**WHAT TO DO**
A faithful transcription of all the data, images excluded, is the required answer.

**SUPPLIED DATA**
========
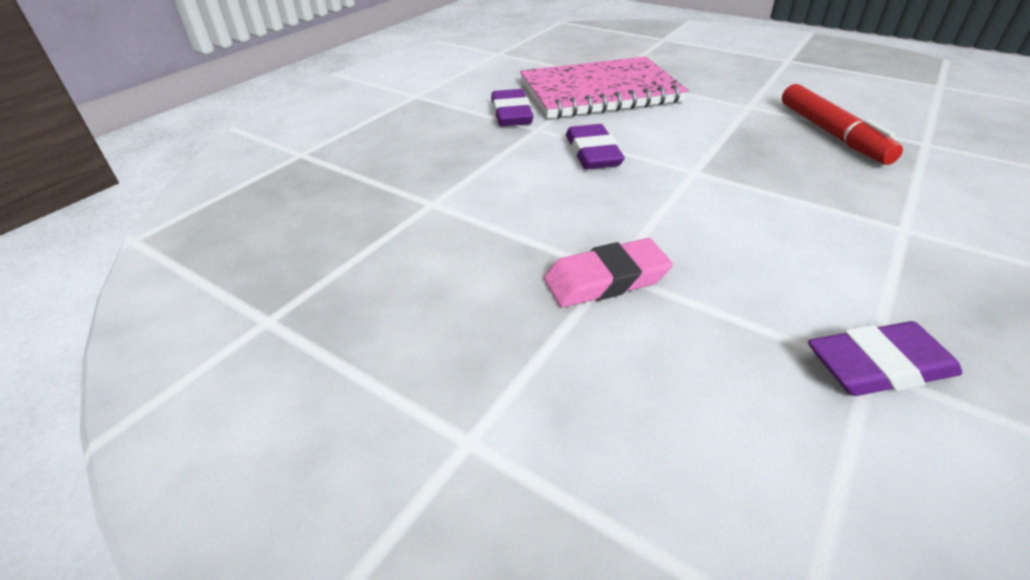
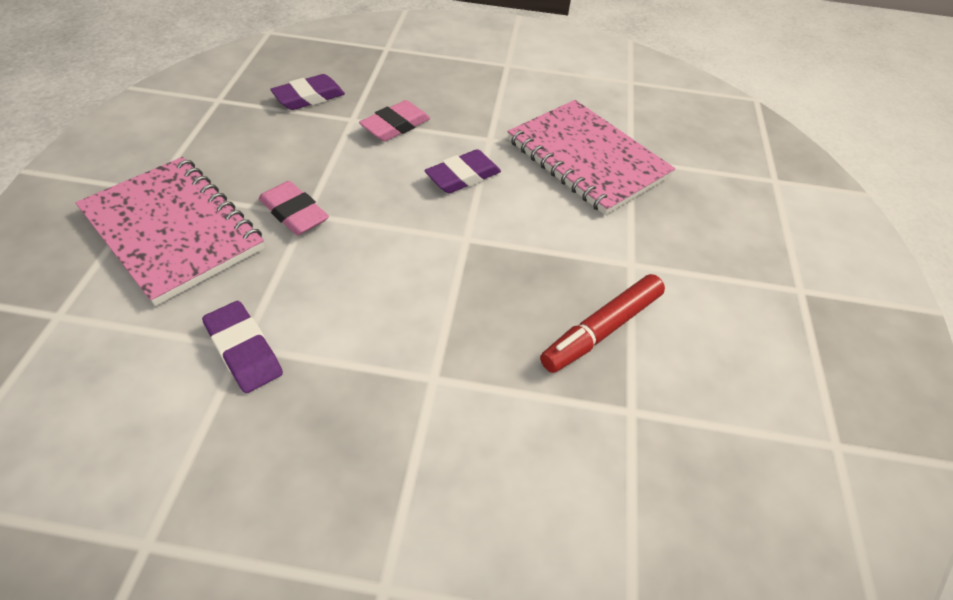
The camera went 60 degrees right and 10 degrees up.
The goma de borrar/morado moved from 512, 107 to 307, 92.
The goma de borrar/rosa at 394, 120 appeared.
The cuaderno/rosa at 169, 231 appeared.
========
**EXERCISE RESPONSE**
The camera went 60 degrees right and 10 degrees up.
The goma de borrar/morado moved from 512, 107 to 307, 92.
The goma de borrar/rosa at 394, 120 appeared.
The cuaderno/rosa at 169, 231 appeared.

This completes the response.